[INFORMATION SUPPLIED — start]

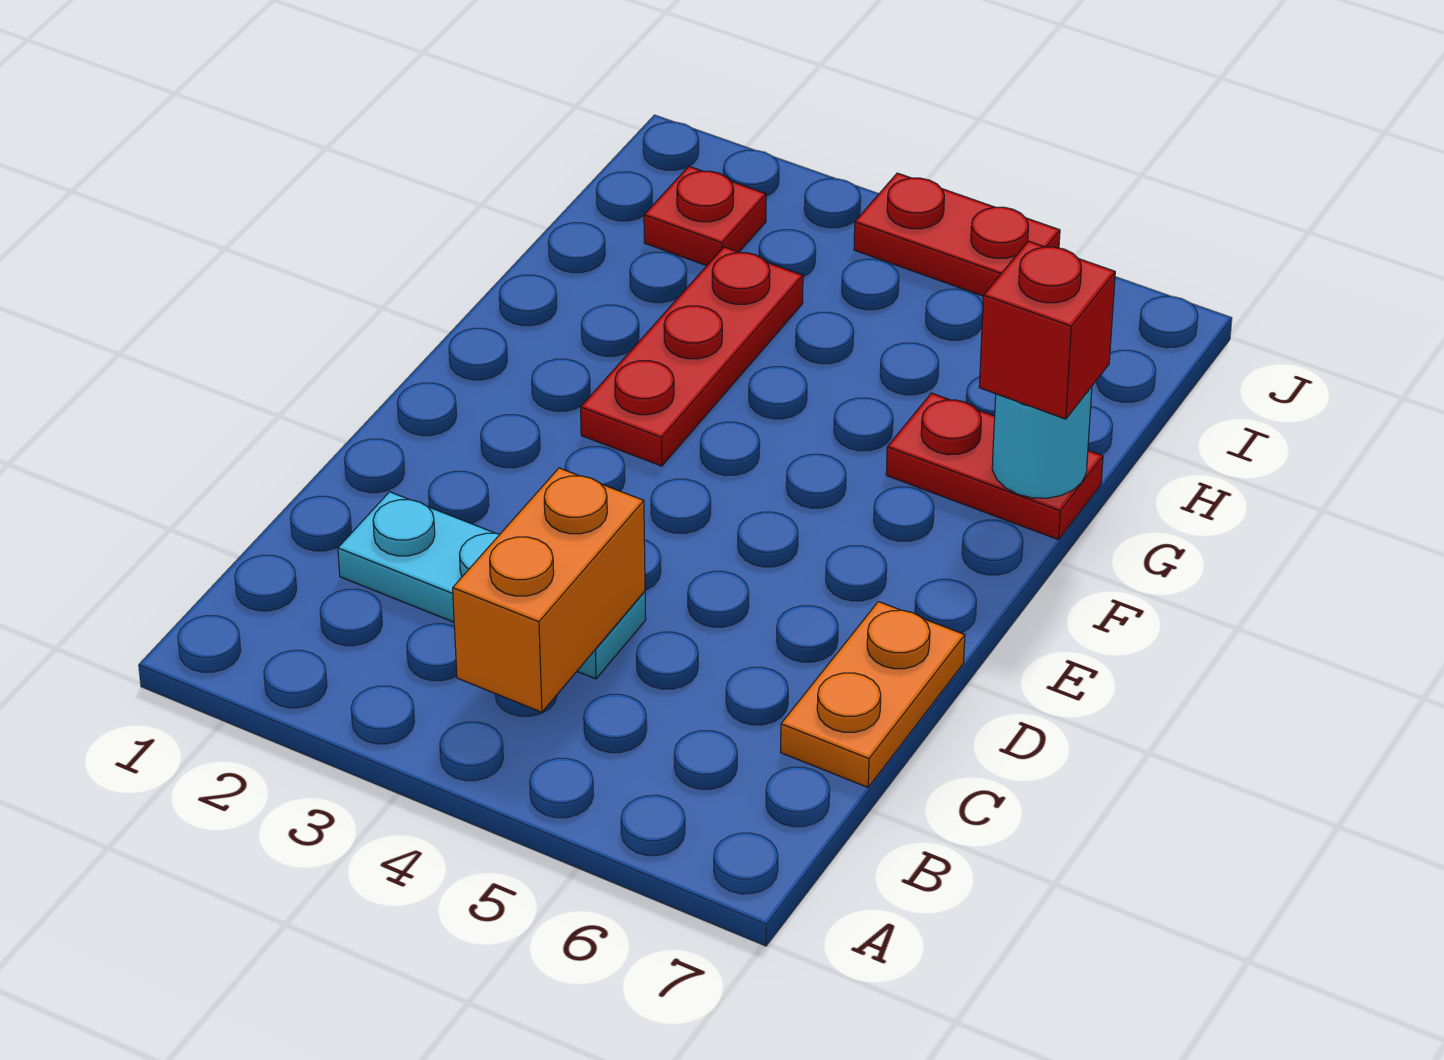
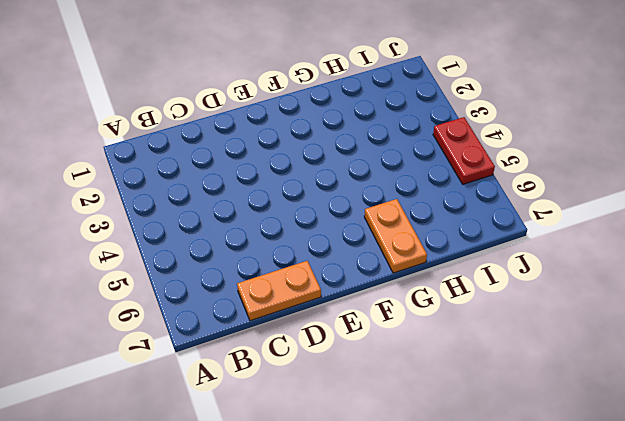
orange plate G6:G7 level 1 -> red plate G6:G7 level 1
none -> cyan plate C2:C4 level 1
none -> red plate F3:H3 level 1

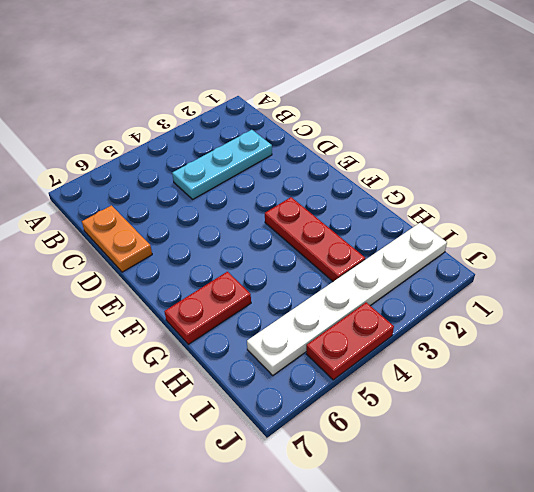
white plate I1:I6 level 1 -> red plate I2 level 1
none -> orange brick B4:C4 level 2
none -> cyan round brick G7 level 2

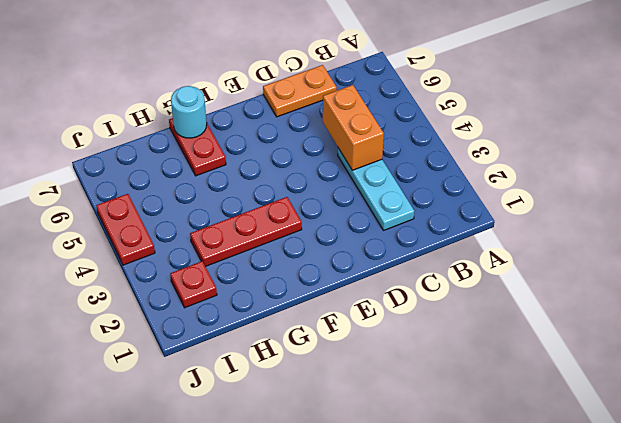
orange brick C4:C5 level 2 -> orange brick B4:C4 level 2
none -> red brick G7 level 3

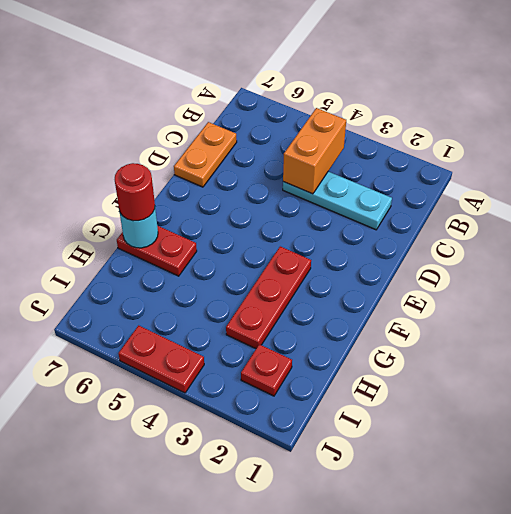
red round brick G7 level 3 -> red brick G7 level 3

[INFORMATION SUPPLIED — finish]

Every line in the material above that has the word "plate" should be copied.

- RESULT OF THE TASK:
orange plate G6:G7 level 1 -> red plate G6:G7 level 1
none -> cyan plate C2:C4 level 1
none -> red plate F3:H3 level 1
white plate I1:I6 level 1 -> red plate I2 level 1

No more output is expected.